--- STORED DATA ---
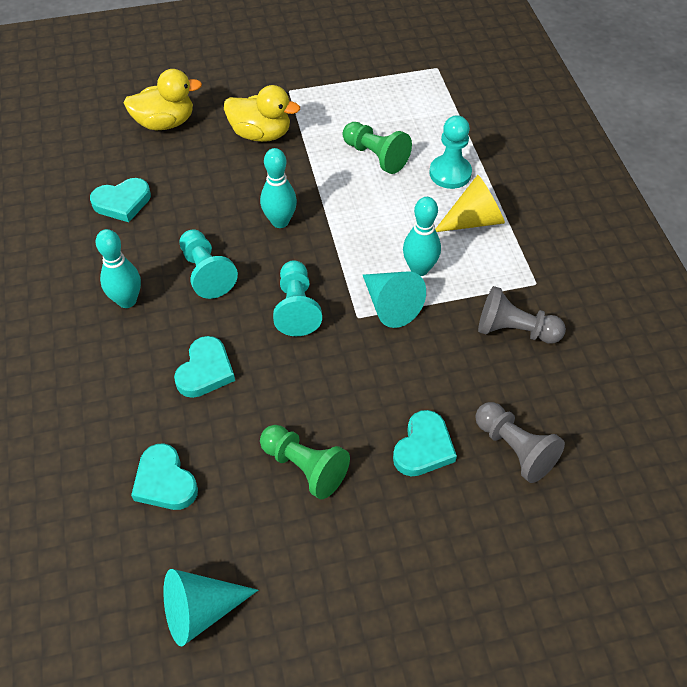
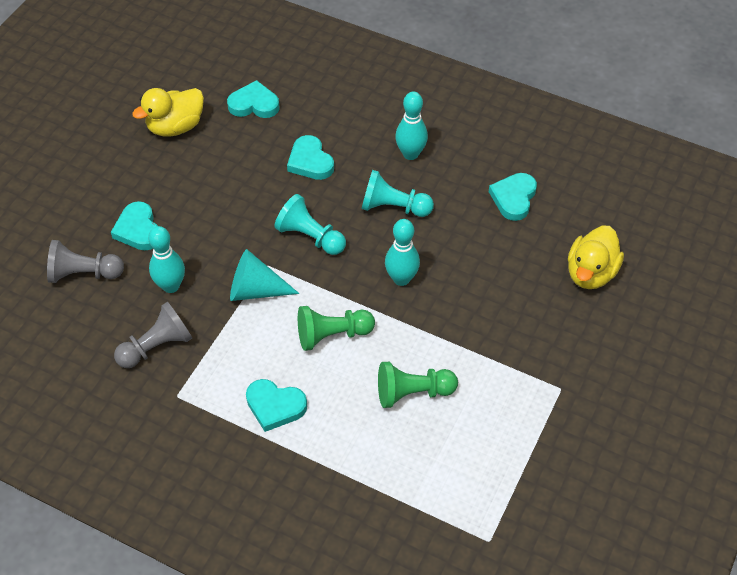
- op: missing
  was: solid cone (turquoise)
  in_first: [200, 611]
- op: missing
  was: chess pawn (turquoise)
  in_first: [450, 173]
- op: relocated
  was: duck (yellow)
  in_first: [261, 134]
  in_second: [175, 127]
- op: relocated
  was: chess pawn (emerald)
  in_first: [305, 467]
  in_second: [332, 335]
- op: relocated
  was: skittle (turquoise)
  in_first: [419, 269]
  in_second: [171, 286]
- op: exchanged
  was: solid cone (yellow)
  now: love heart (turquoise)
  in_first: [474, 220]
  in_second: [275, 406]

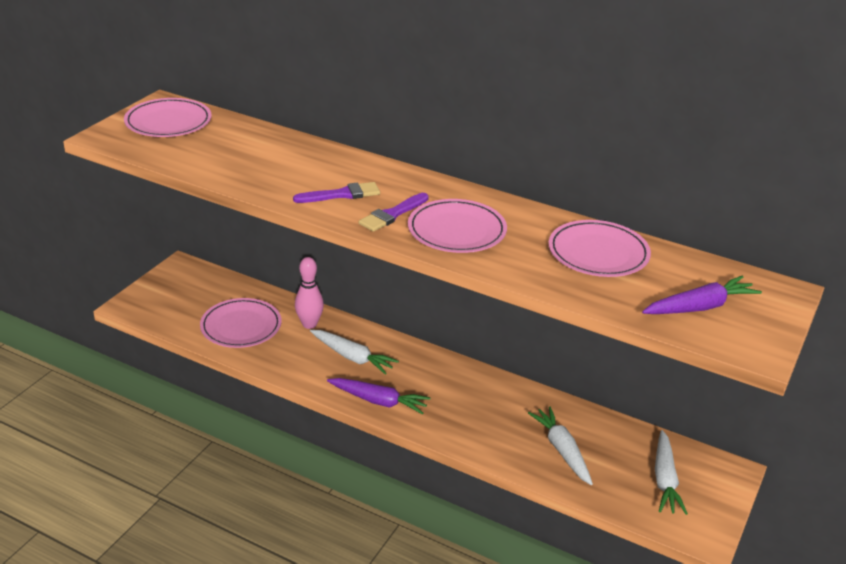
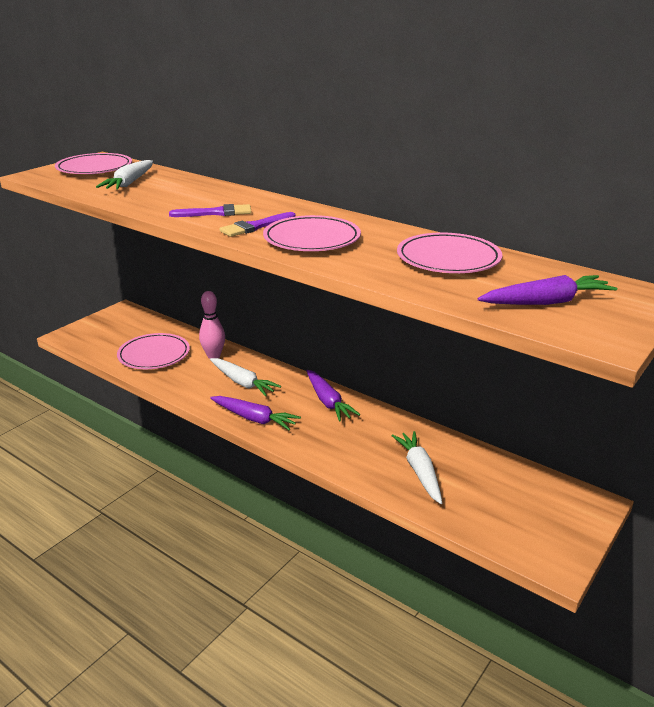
- op: appeared
  now: root vegetable (violet)
  in_second: [328, 401]
- op: relocated
  was: root vegetable (white)
  in_first: [665, 479]
  in_second: [130, 183]

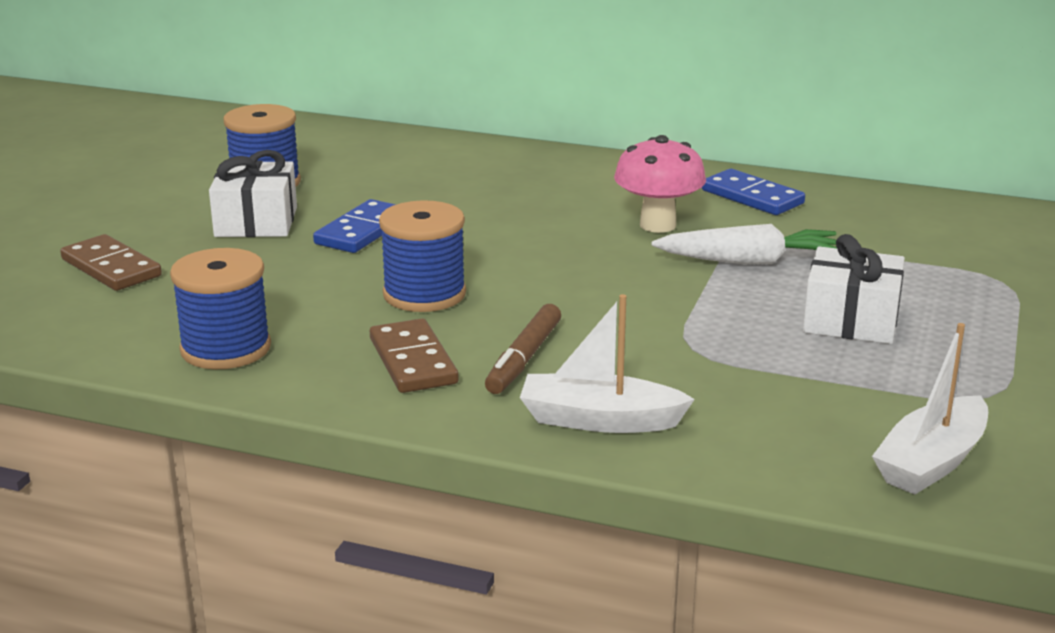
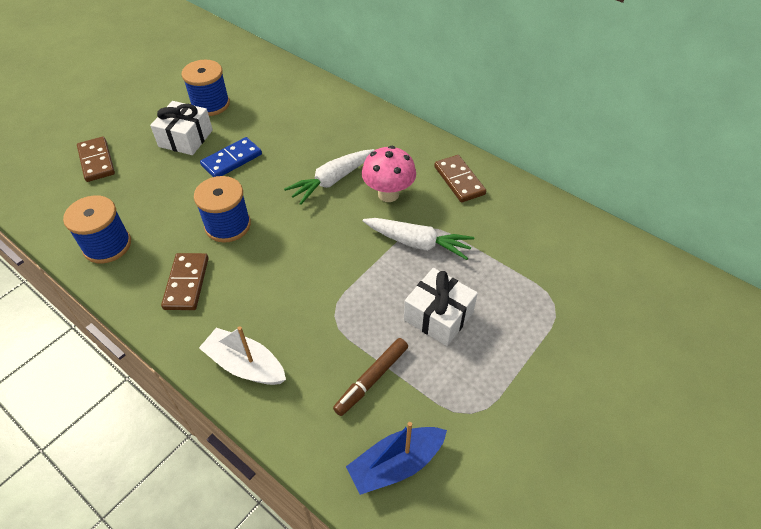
- op: appeared
  now: root vegetable (white)
  in_second: [332, 180]
- op: relocated
  was: marker (brown)
  in_first: [524, 359]
  in_second: [372, 379]
- op: colour
  was: domino piece (cobalt)
  now: domino piece (brown)
  in_first: [752, 197]
  in_second: [459, 180]
- op: colour
  was: sailboat (white)
  now: sailboat (cobalt)
  in_first: [931, 462]
  in_second: [396, 464]

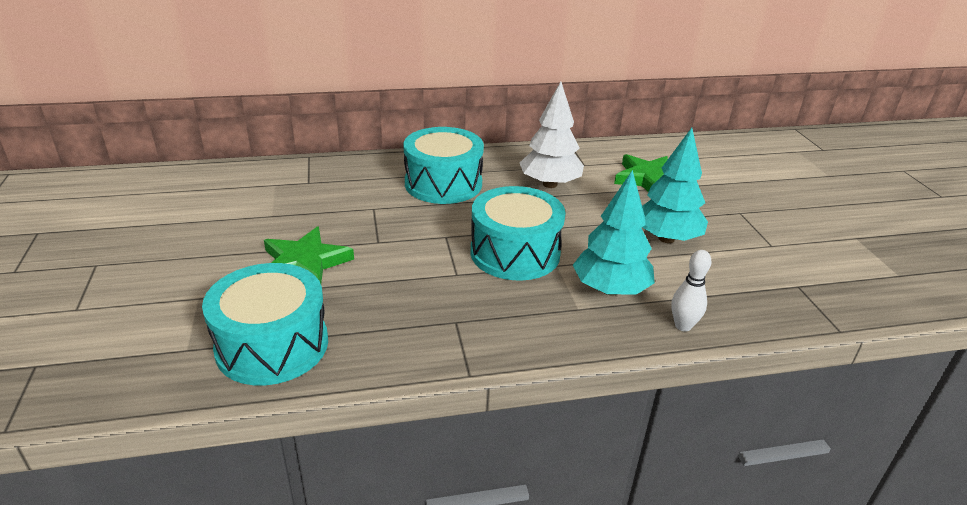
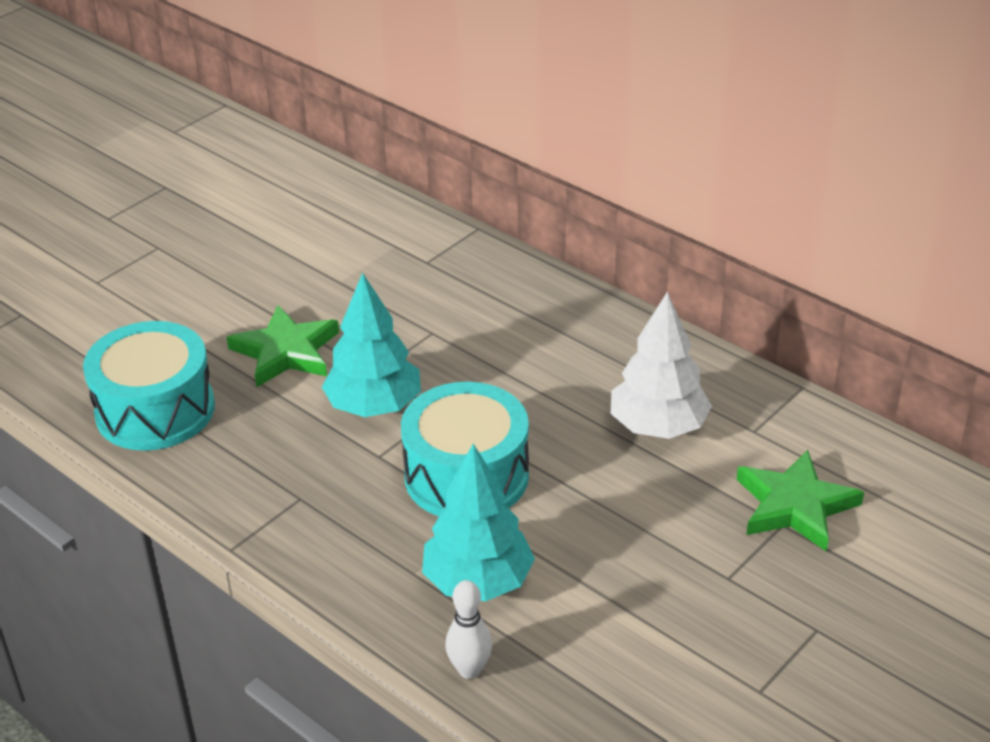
- op: missing
  was: toy drum (turquoise)
  in_first: [443, 184]
- op: relocated
  was: tree (turquoise)
  in_first: [666, 238]
  in_second: [374, 406]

--- TASK ITEM ---
In the records above, each line with the string "cone" should be copied.

--- FINAL ANSWER ---
  was: solid cone (turquoise)
  was: solid cone (yellow)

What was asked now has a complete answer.